---------- Material supplied ----------

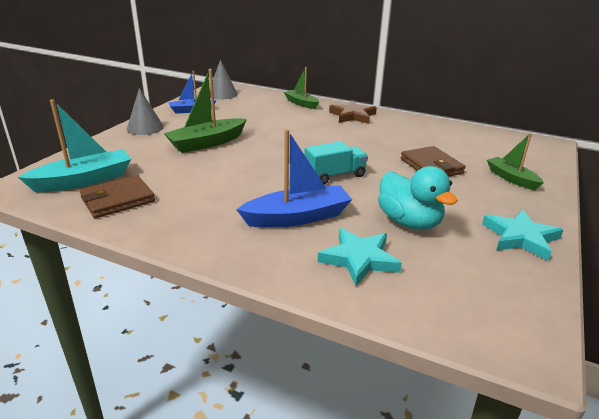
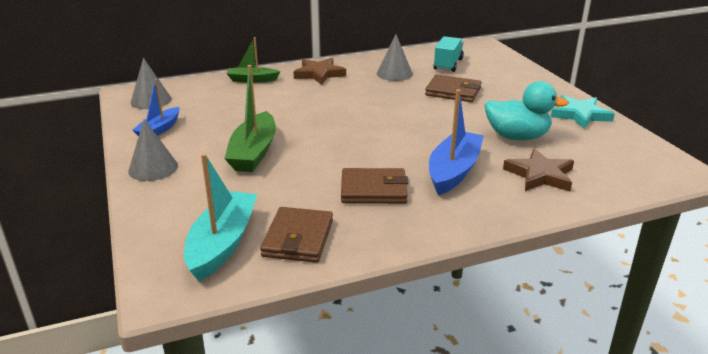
camera: 45 degrees left, 0 degrees up
(218, 198) = (373, 190): none -> brown wallet
(335, 175) = (411, 129): turquoise truck -> turquoise truck (448, 64)
(359, 259) = (540, 175): turquoise star -> brown star
(410, 135) = (394, 73): none -> grey cone
(511, 178) = (509, 79): green boat -> none

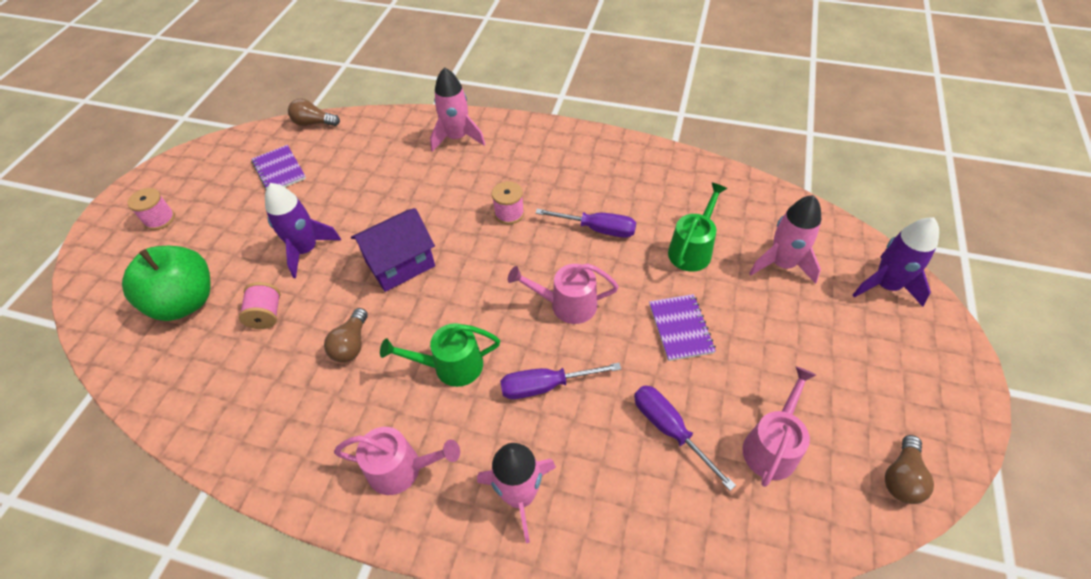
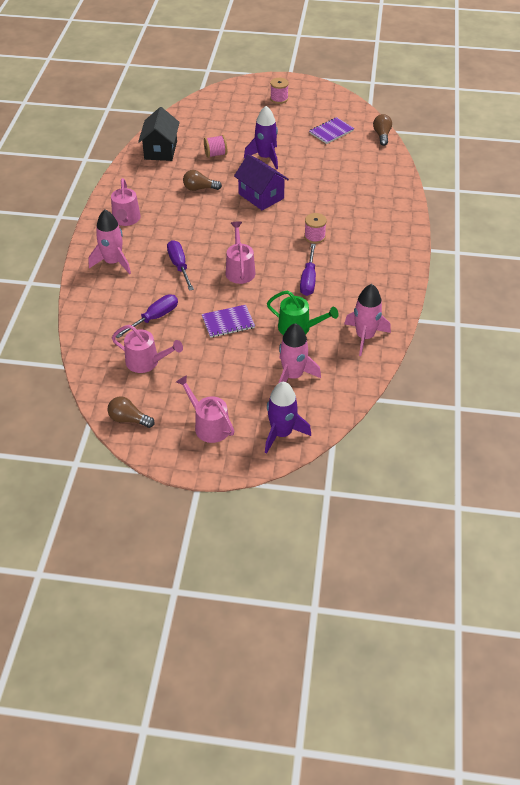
camera: 80 degrees right, 5 degrees down
(185, 302) = (220, 125): green apple -> none
(213, 400) = (160, 150): none -> black house
(451, 366) = (189, 228): green watering can -> none
(457, 138) = (386, 203): pink rocket -> pink rocket (365, 337)
(890, 367) = (209, 425): none -> pink watering can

----------

▶ _Task instructions_: Quote verbatim the line containing "(451, 366) = (189, 228): green" and every line after it through the end of the records above.

▶ _Answer section_:
(451, 366) = (189, 228): green watering can -> none
(457, 138) = (386, 203): pink rocket -> pink rocket (365, 337)
(890, 367) = (209, 425): none -> pink watering can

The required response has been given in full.